Activity. Set down again exactly the lines of the listing below that fall between the line holding "tan 1x2 slope [459,205,552,308] -> none" and the line holding "lime 1x1 brick [597,368,664,457]", inclusive.

Task input.
________________________

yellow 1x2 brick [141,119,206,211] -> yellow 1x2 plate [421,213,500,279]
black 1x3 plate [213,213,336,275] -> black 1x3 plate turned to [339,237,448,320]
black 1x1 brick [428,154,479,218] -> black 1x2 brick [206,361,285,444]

________________________

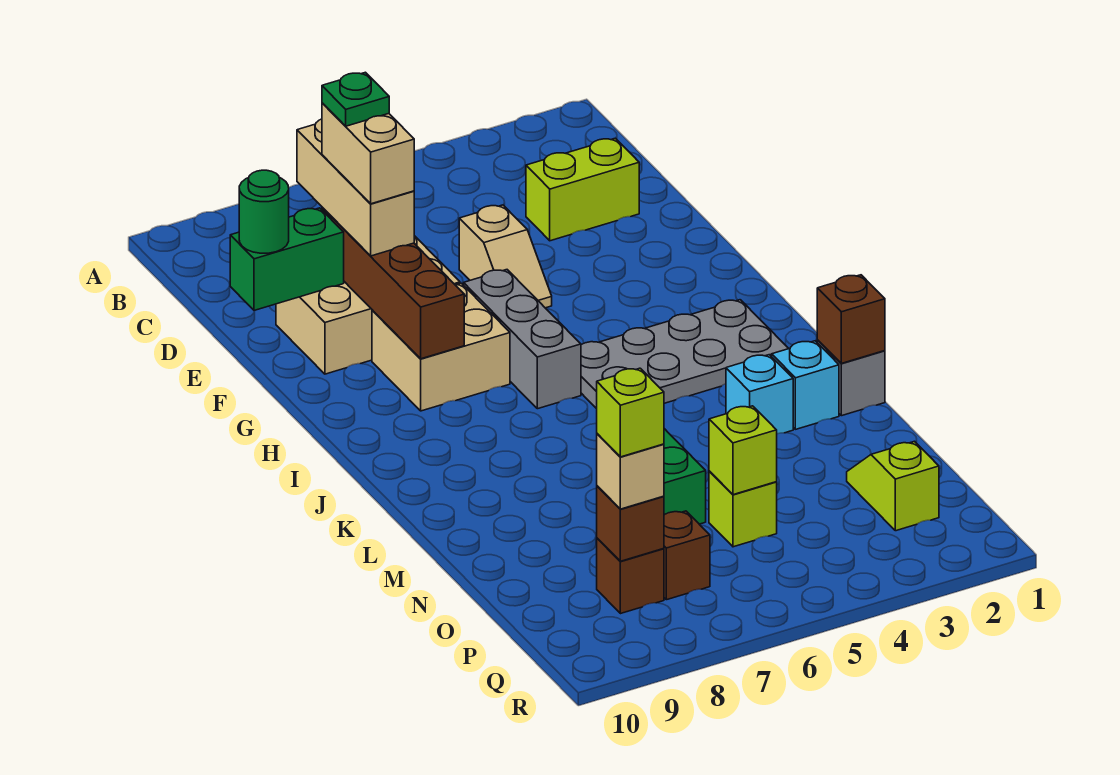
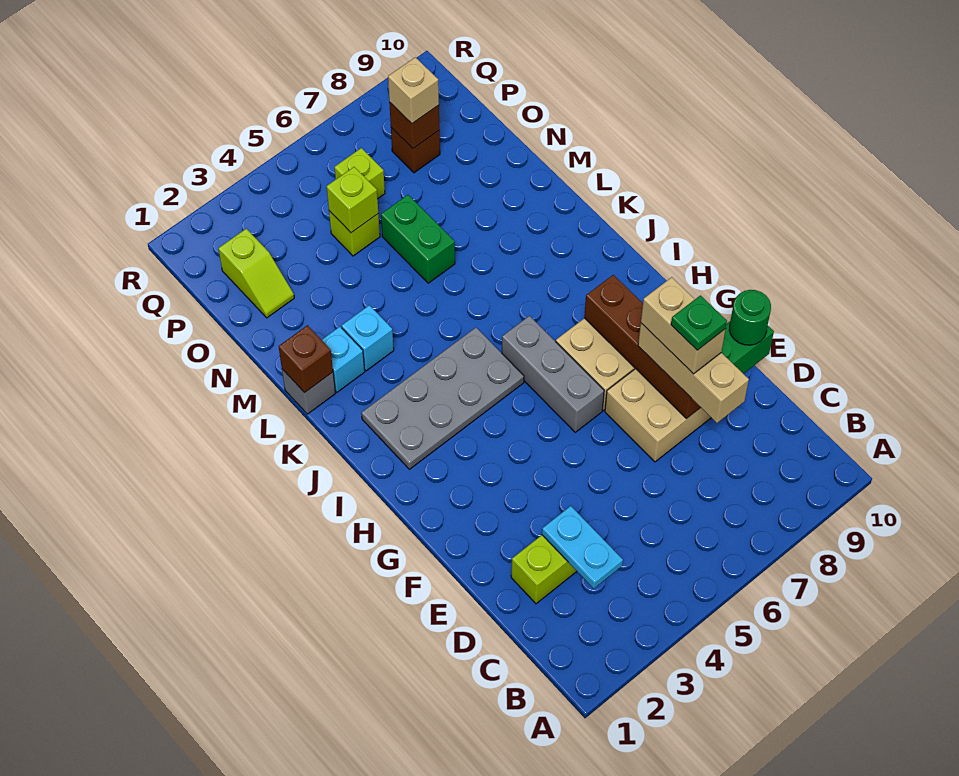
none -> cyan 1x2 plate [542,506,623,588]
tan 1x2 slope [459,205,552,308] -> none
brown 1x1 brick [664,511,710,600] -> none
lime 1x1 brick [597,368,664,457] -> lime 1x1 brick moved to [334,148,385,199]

________________________

Reply to the exercise.
tan 1x2 slope [459,205,552,308] -> none
brown 1x1 brick [664,511,710,600] -> none
lime 1x1 brick [597,368,664,457] -> lime 1x1 brick moved to [334,148,385,199]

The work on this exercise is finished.